[Start AVAILABLE DATA]

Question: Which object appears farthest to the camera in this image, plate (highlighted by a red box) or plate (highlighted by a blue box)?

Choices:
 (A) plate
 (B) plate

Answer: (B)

[End AVAILABLE DATA]

### [WHAT IS NEEDED]
Pick out every line above that contains the string "plate", and copy each one.

### [RESULT OF THIS TASK]
Question: Which object appears farthest to the camera in this image, plate (highlighted by a red box) or plate (highlighted by a blue box)?
 (A) plate
 (B) plate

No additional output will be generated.